◆ **Task brief**: Line by line, print the records exactly as they are, dropping the pictures.

[Content revision data]
>>
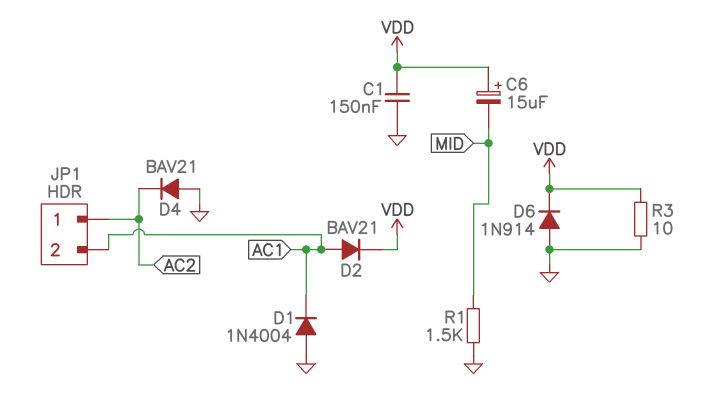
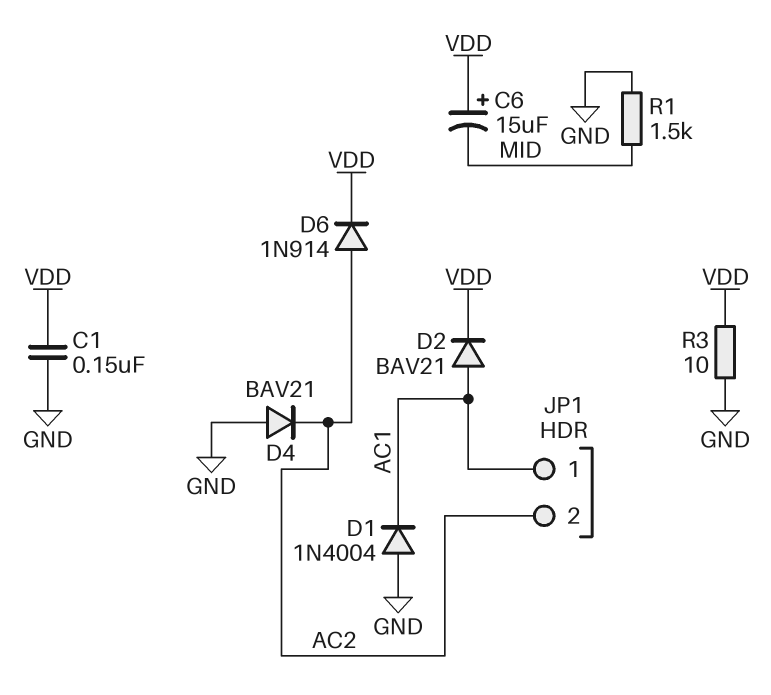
D6: diode 1N914 (A GND, K VDD) -> diode 1N914 (A AC2, K VDD)
JP1 pin 1: AC2 -> AC1
JP1 pin 2: AC1 -> AC2

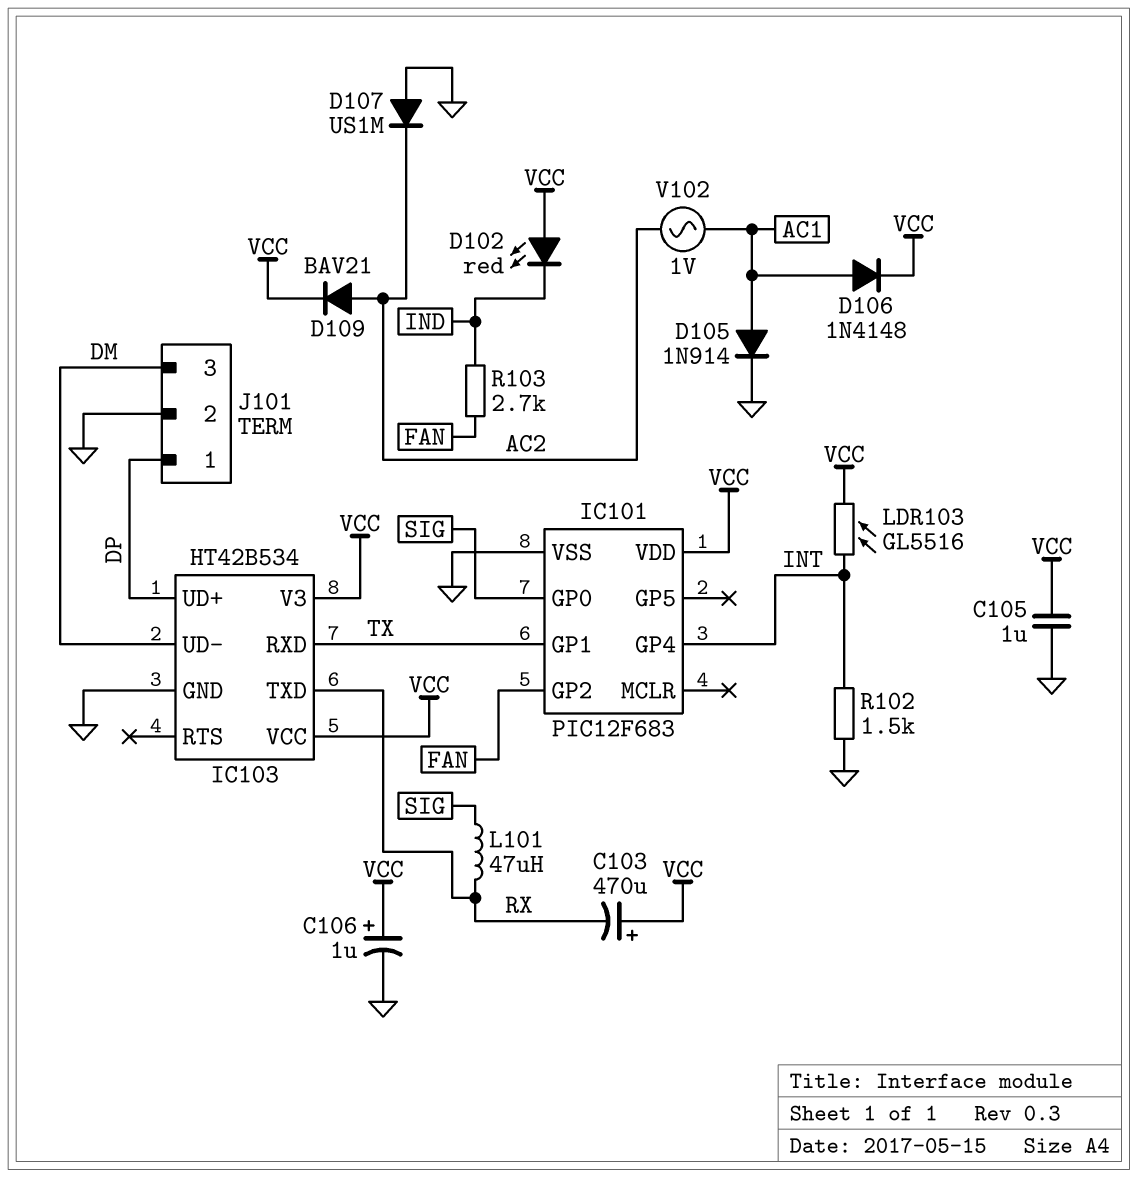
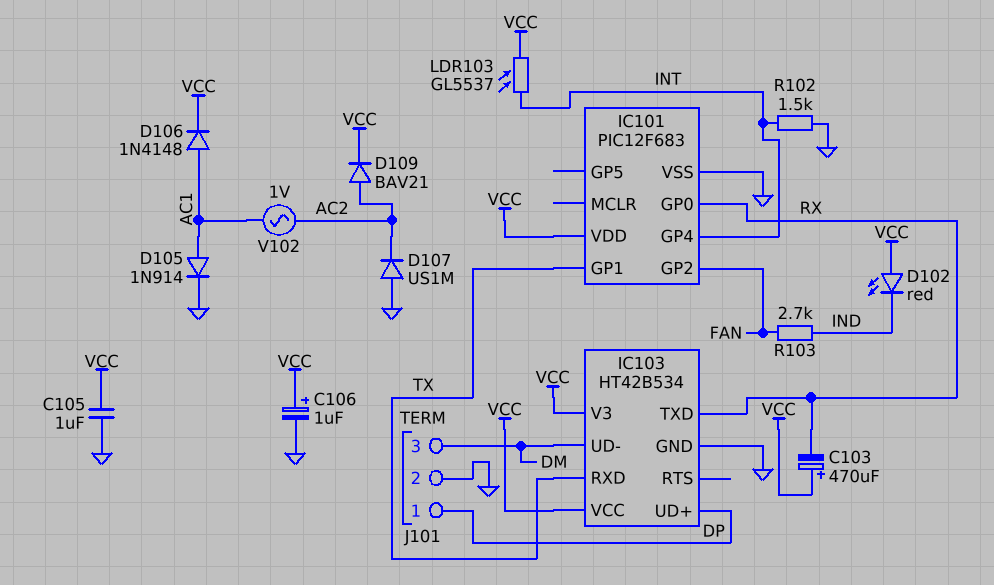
IC101 pin GP0: SIG -> RX
L101: 47uH (RX, SIG) -> none
LDR103: GL5516 (INT, VCC) -> GL5537 (INT, VCC)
<<
◆ **Exercise response**:
D6: diode 1N914 (A GND, K VDD) -> diode 1N914 (A AC2, K VDD)
JP1 pin 1: AC2 -> AC1
JP1 pin 2: AC1 -> AC2

IC101 pin GP0: SIG -> RX
L101: 47uH (RX, SIG) -> none
LDR103: GL5516 (INT, VCC) -> GL5537 (INT, VCC)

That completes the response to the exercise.